The response should be the records below, repeated exactly, with each picture left out.
• • •
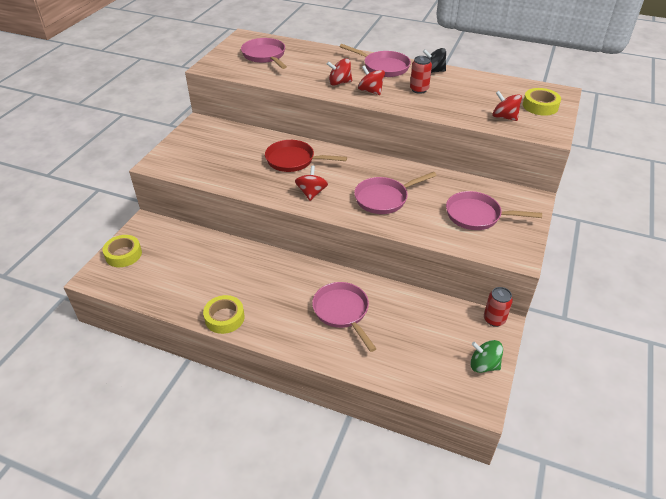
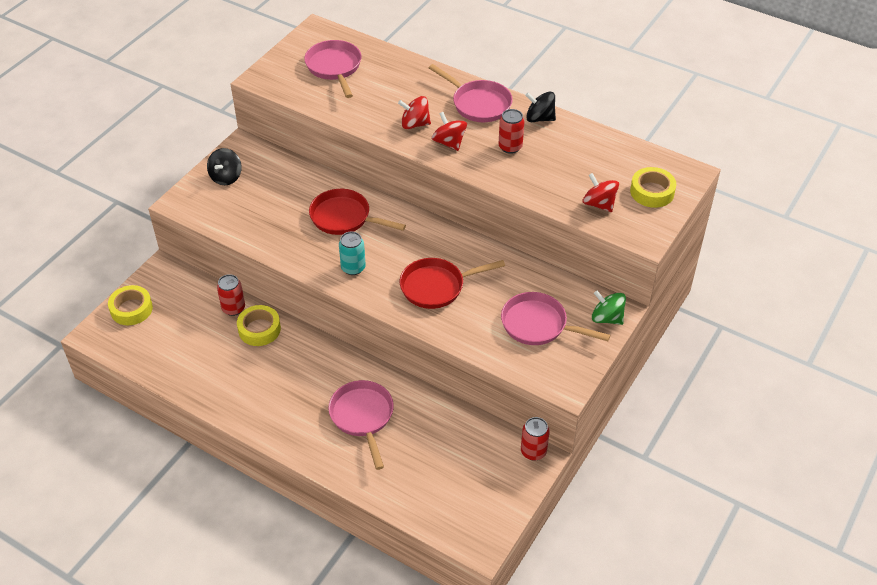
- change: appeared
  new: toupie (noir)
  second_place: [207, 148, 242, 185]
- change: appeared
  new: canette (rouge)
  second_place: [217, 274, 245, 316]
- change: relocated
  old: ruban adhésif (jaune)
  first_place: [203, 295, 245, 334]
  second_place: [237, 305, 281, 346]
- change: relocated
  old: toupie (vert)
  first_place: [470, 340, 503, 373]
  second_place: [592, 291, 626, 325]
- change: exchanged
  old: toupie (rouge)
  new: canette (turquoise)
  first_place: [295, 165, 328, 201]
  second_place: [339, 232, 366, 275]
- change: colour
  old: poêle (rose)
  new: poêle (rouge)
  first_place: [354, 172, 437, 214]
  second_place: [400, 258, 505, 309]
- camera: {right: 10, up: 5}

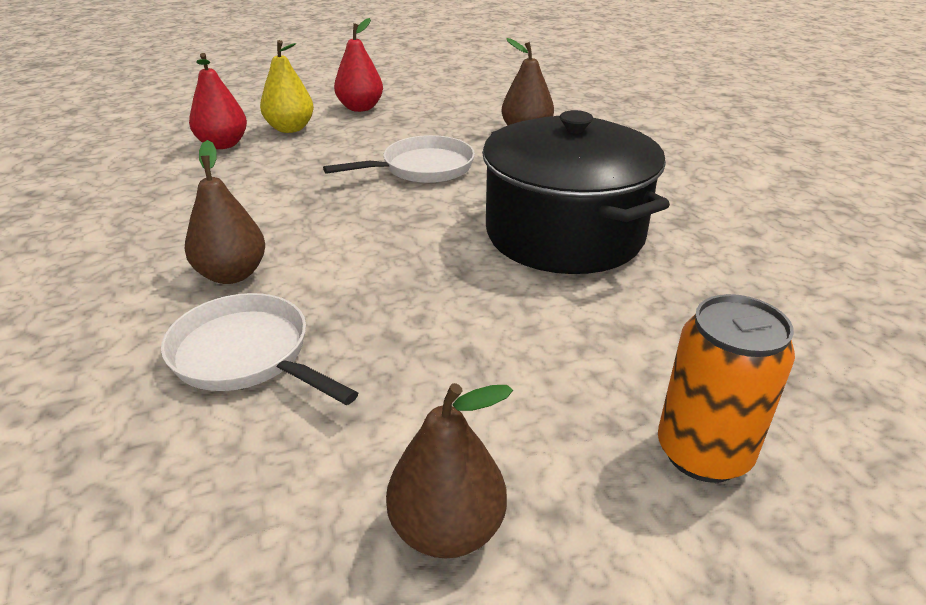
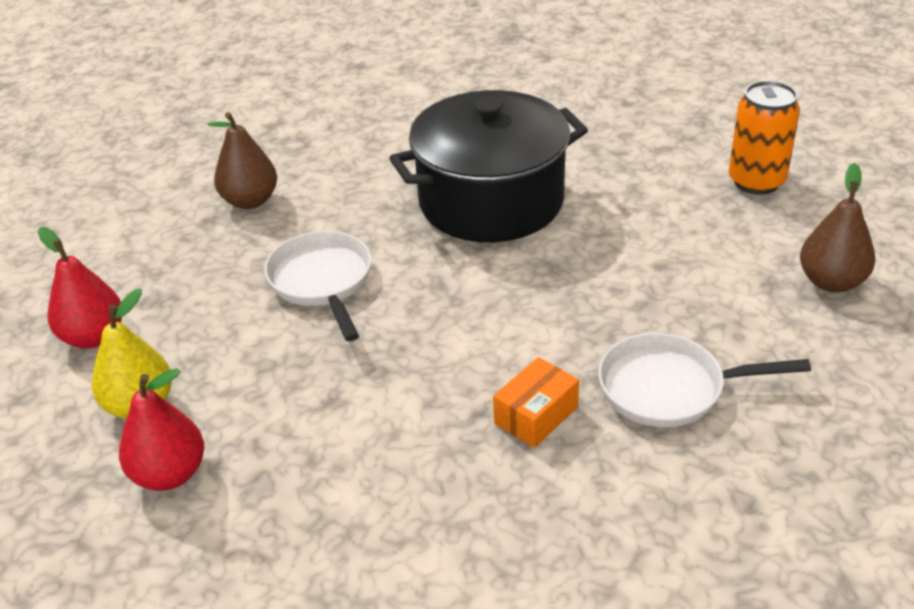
- change: exchanged
  old: poire (marron)
  new: boîte (orange)
  first_place: [185, 140, 265, 284]
  second_place: [493, 357, 579, 448]
- change: spun
  old: poêle (blanc)
  first_place: [161, 293, 358, 405]
  second_place: [598, 333, 811, 427]
  degrees: 45
- camera: {right: -80, up: 5}

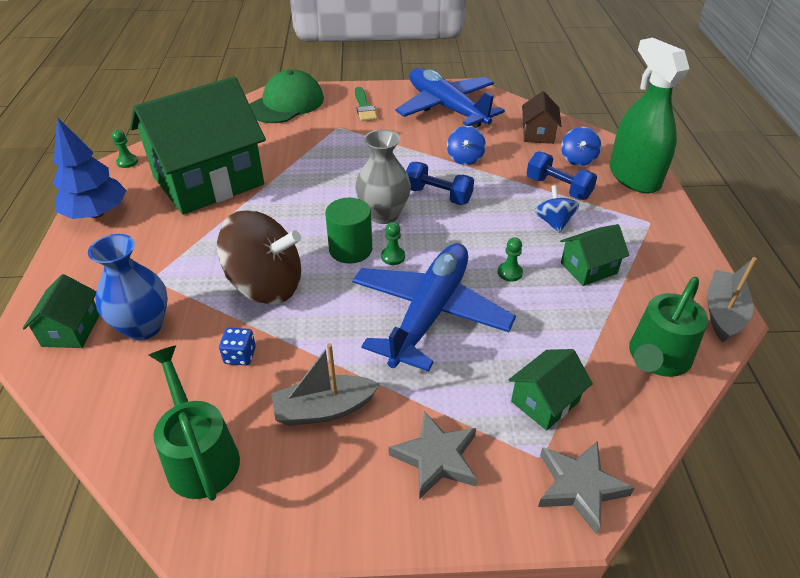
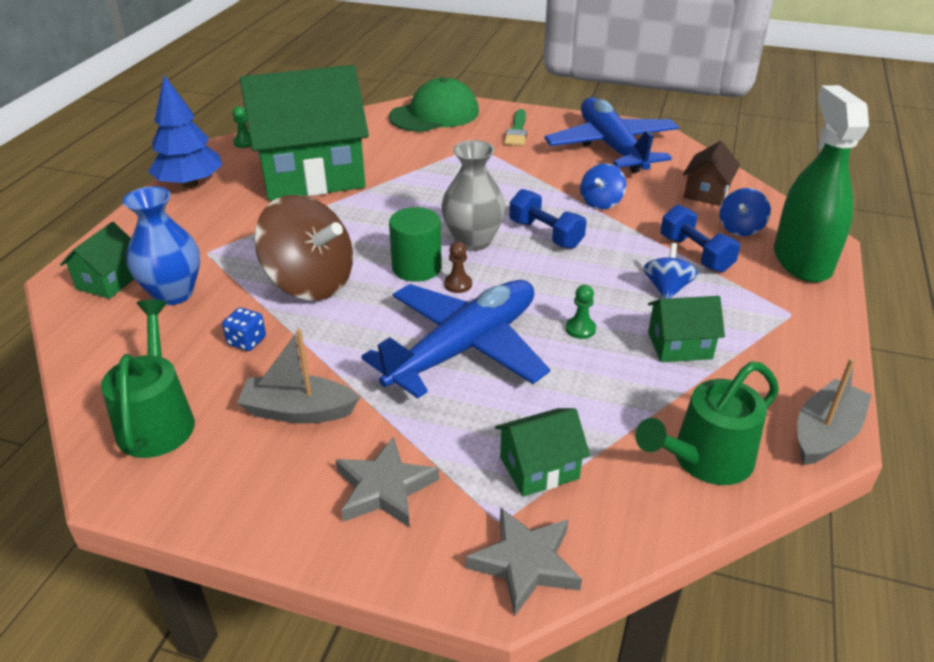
- change: colour
  old: pion (vert)
  new: pion (marron)
  first_place: [381, 222, 405, 265]
  second_place: [444, 242, 472, 293]
- camera: {right: 20, up: -5}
• • •
◆ Answer section:
- change: appeared
  new: toupie (noir)
  second_place: [207, 148, 242, 185]
- change: appeared
  new: canette (rouge)
  second_place: [217, 274, 245, 316]
- change: relocated
  old: ruban adhésif (jaune)
  first_place: [203, 295, 245, 334]
  second_place: [237, 305, 281, 346]
- change: relocated
  old: toupie (vert)
  first_place: [470, 340, 503, 373]
  second_place: [592, 291, 626, 325]
- change: exchanged
  old: toupie (rouge)
  new: canette (turquoise)
  first_place: [295, 165, 328, 201]
  second_place: [339, 232, 366, 275]
- change: colour
  old: poêle (rose)
  new: poêle (rouge)
  first_place: [354, 172, 437, 214]
  second_place: [400, 258, 505, 309]
- camera: {right: 10, up: 5}

- change: exchanged
  old: poire (marron)
  new: boîte (orange)
  first_place: [185, 140, 265, 284]
  second_place: [493, 357, 579, 448]
- change: spun
  old: poêle (blanc)
  first_place: [161, 293, 358, 405]
  second_place: [598, 333, 811, 427]
  degrees: 45
- camera: {right: -80, up: 5}

- change: colour
  old: pion (vert)
  new: pion (marron)
  first_place: [381, 222, 405, 265]
  second_place: [444, 242, 472, 293]
- camera: {right: 20, up: -5}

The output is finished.